Copy out each line below verbatim, skipping any picture.

(Spatial object tracking data)

-- Opening Marker --

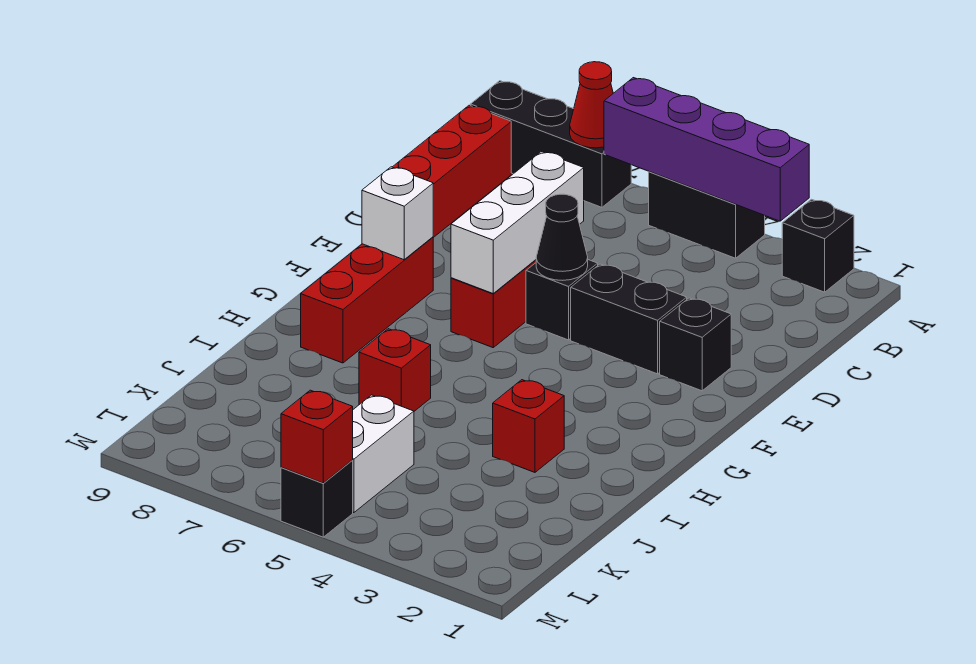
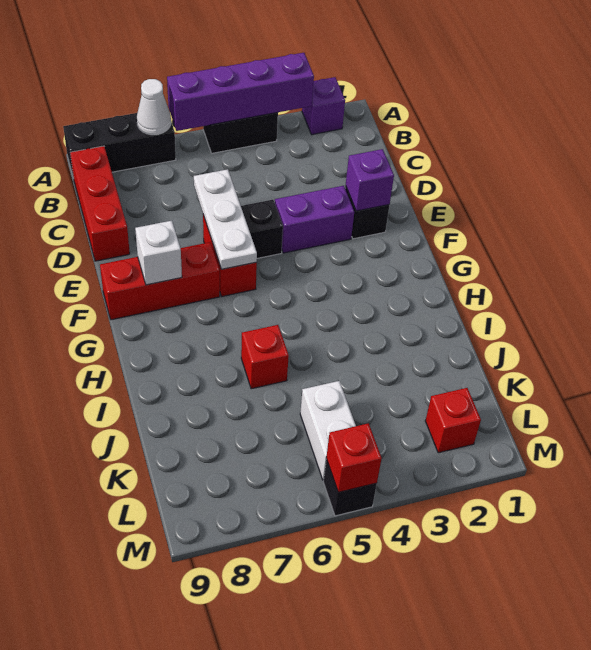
black brick A2 level 1 -> purple brick A2 level 1
red cone A7 level 2 -> white cone A7 level 2
white brick D6:F6 level 2 -> white plate D6:F6 level 2
none -> purple brick E2 level 2
black brick E3:E4 level 1 -> purple brick E3:E4 level 1
black cone E5 level 2 -> none
red brick F8:H8 level 1 -> red brick F7:F9 level 1
red brick I3 level 1 -> red brick L2 level 1

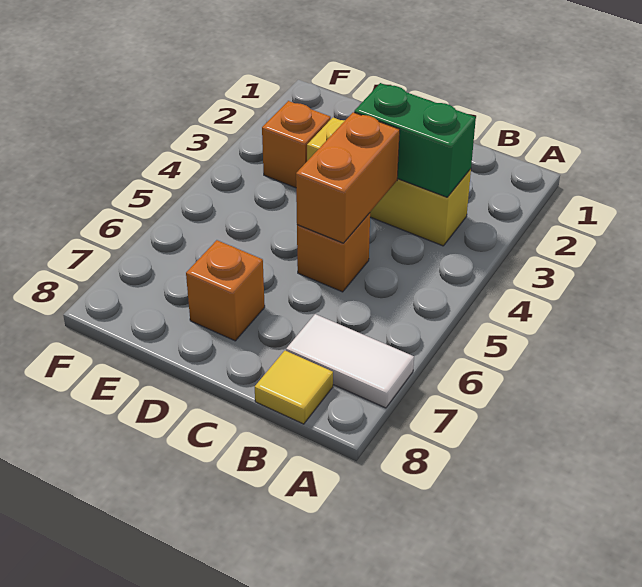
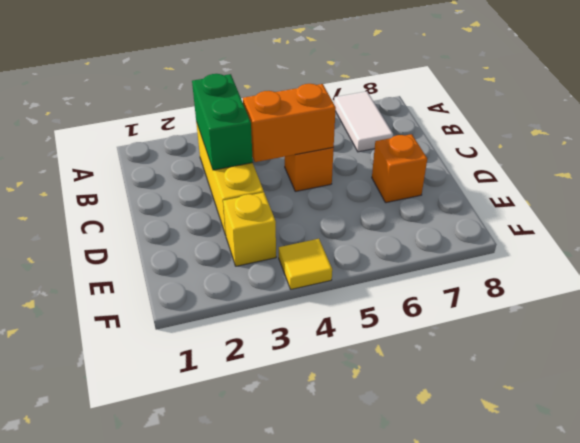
yellow tile B8 level 1 -> yellow tile F4 level 1
orange brick E3 level 1 -> yellow brick E3 level 1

-- Closing Marker --

**Solution for this exercise**
black brick A2 level 1 -> purple brick A2 level 1
red cone A7 level 2 -> white cone A7 level 2
white brick D6:F6 level 2 -> white plate D6:F6 level 2
none -> purple brick E2 level 2
black brick E3:E4 level 1 -> purple brick E3:E4 level 1
black cone E5 level 2 -> none
red brick F8:H8 level 1 -> red brick F7:F9 level 1
red brick I3 level 1 -> red brick L2 level 1

yellow tile B8 level 1 -> yellow tile F4 level 1
orange brick E3 level 1 -> yellow brick E3 level 1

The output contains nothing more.